(DATASET EXCERPTS)

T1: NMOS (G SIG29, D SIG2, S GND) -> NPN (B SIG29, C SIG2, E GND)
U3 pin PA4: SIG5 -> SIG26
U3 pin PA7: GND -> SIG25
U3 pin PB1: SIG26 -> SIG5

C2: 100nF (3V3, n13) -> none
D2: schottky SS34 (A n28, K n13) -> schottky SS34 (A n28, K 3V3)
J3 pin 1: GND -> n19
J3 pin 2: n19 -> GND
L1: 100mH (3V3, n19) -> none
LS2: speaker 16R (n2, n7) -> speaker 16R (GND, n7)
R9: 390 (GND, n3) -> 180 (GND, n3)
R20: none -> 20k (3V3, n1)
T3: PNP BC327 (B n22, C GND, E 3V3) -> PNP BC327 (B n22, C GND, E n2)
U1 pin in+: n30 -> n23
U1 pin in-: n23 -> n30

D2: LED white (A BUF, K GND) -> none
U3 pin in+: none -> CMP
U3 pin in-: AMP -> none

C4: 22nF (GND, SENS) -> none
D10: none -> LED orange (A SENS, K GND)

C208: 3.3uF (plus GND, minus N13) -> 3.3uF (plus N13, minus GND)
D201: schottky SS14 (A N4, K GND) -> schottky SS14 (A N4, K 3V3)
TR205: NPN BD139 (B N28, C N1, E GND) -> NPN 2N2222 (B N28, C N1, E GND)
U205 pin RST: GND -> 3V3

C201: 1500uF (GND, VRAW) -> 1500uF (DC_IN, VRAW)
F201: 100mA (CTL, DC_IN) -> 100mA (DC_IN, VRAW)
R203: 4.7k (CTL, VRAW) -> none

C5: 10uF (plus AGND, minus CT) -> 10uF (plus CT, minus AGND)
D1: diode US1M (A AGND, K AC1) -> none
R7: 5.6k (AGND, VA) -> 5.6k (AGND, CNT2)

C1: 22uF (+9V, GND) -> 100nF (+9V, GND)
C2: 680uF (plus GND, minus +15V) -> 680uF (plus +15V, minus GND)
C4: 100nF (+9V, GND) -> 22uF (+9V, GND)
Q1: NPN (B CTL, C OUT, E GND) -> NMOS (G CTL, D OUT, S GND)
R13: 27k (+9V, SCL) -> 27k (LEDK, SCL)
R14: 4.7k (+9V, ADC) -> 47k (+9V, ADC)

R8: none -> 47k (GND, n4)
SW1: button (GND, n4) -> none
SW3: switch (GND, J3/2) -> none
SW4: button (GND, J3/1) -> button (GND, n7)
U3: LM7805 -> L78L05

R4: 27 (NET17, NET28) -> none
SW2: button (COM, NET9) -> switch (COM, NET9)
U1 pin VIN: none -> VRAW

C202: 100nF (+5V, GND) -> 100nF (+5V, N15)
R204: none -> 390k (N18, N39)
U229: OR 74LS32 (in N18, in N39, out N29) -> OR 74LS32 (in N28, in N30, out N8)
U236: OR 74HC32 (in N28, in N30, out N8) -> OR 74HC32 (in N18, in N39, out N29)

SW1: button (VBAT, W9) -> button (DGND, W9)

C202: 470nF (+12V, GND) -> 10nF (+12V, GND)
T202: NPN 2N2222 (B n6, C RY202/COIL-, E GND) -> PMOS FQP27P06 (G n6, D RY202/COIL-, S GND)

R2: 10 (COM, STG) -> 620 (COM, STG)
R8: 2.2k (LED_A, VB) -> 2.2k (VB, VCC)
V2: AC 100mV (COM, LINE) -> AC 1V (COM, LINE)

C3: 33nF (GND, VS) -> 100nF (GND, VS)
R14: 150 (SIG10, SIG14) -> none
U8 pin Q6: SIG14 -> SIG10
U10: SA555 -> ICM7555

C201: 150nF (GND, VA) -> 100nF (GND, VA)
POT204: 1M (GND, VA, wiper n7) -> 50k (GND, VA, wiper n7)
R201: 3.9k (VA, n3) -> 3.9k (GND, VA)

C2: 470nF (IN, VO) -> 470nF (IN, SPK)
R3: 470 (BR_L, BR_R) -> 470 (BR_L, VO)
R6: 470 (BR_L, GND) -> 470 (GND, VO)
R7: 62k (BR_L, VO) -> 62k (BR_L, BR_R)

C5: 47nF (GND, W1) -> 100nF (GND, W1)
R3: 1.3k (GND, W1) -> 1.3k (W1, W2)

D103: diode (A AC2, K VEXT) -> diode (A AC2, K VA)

(End DATASET EXCERPTS)

Each entry above is to be printed again exactly.

• _EXERCISE OUTPUT_
T1: NMOS (G SIG29, D SIG2, S GND) -> NPN (B SIG29, C SIG2, E GND)
U3 pin PA4: SIG5 -> SIG26
U3 pin PA7: GND -> SIG25
U3 pin PB1: SIG26 -> SIG5

C2: 100nF (3V3, n13) -> none
D2: schottky SS34 (A n28, K n13) -> schottky SS34 (A n28, K 3V3)
J3 pin 1: GND -> n19
J3 pin 2: n19 -> GND
L1: 100mH (3V3, n19) -> none
LS2: speaker 16R (n2, n7) -> speaker 16R (GND, n7)
R9: 390 (GND, n3) -> 180 (GND, n3)
R20: none -> 20k (3V3, n1)
T3: PNP BC327 (B n22, C GND, E 3V3) -> PNP BC327 (B n22, C GND, E n2)
U1 pin in+: n30 -> n23
U1 pin in-: n23 -> n30

D2: LED white (A BUF, K GND) -> none
U3 pin in+: none -> CMP
U3 pin in-: AMP -> none

C4: 22nF (GND, SENS) -> none
D10: none -> LED orange (A SENS, K GND)

C208: 3.3uF (plus GND, minus N13) -> 3.3uF (plus N13, minus GND)
D201: schottky SS14 (A N4, K GND) -> schottky SS14 (A N4, K 3V3)
TR205: NPN BD139 (B N28, C N1, E GND) -> NPN 2N2222 (B N28, C N1, E GND)
U205 pin RST: GND -> 3V3

C201: 1500uF (GND, VRAW) -> 1500uF (DC_IN, VRAW)
F201: 100mA (CTL, DC_IN) -> 100mA (DC_IN, VRAW)
R203: 4.7k (CTL, VRAW) -> none

C5: 10uF (plus AGND, minus CT) -> 10uF (plus CT, minus AGND)
D1: diode US1M (A AGND, K AC1) -> none
R7: 5.6k (AGND, VA) -> 5.6k (AGND, CNT2)

C1: 22uF (+9V, GND) -> 100nF (+9V, GND)
C2: 680uF (plus GND, minus +15V) -> 680uF (plus +15V, minus GND)
C4: 100nF (+9V, GND) -> 22uF (+9V, GND)
Q1: NPN (B CTL, C OUT, E GND) -> NMOS (G CTL, D OUT, S GND)
R13: 27k (+9V, SCL) -> 27k (LEDK, SCL)
R14: 4.7k (+9V, ADC) -> 47k (+9V, ADC)

R8: none -> 47k (GND, n4)
SW1: button (GND, n4) -> none
SW3: switch (GND, J3/2) -> none
SW4: button (GND, J3/1) -> button (GND, n7)
U3: LM7805 -> L78L05

R4: 27 (NET17, NET28) -> none
SW2: button (COM, NET9) -> switch (COM, NET9)
U1 pin VIN: none -> VRAW

C202: 100nF (+5V, GND) -> 100nF (+5V, N15)
R204: none -> 390k (N18, N39)
U229: OR 74LS32 (in N18, in N39, out N29) -> OR 74LS32 (in N28, in N30, out N8)
U236: OR 74HC32 (in N28, in N30, out N8) -> OR 74HC32 (in N18, in N39, out N29)

SW1: button (VBAT, W9) -> button (DGND, W9)

C202: 470nF (+12V, GND) -> 10nF (+12V, GND)
T202: NPN 2N2222 (B n6, C RY202/COIL-, E GND) -> PMOS FQP27P06 (G n6, D RY202/COIL-, S GND)

R2: 10 (COM, STG) -> 620 (COM, STG)
R8: 2.2k (LED_A, VB) -> 2.2k (VB, VCC)
V2: AC 100mV (COM, LINE) -> AC 1V (COM, LINE)

C3: 33nF (GND, VS) -> 100nF (GND, VS)
R14: 150 (SIG10, SIG14) -> none
U8 pin Q6: SIG14 -> SIG10
U10: SA555 -> ICM7555

C201: 150nF (GND, VA) -> 100nF (GND, VA)
POT204: 1M (GND, VA, wiper n7) -> 50k (GND, VA, wiper n7)
R201: 3.9k (VA, n3) -> 3.9k (GND, VA)

C2: 470nF (IN, VO) -> 470nF (IN, SPK)
R3: 470 (BR_L, BR_R) -> 470 (BR_L, VO)
R6: 470 (BR_L, GND) -> 470 (GND, VO)
R7: 62k (BR_L, VO) -> 62k (BR_L, BR_R)

C5: 47nF (GND, W1) -> 100nF (GND, W1)
R3: 1.3k (GND, W1) -> 1.3k (W1, W2)

D103: diode (A AC2, K VEXT) -> diode (A AC2, K VA)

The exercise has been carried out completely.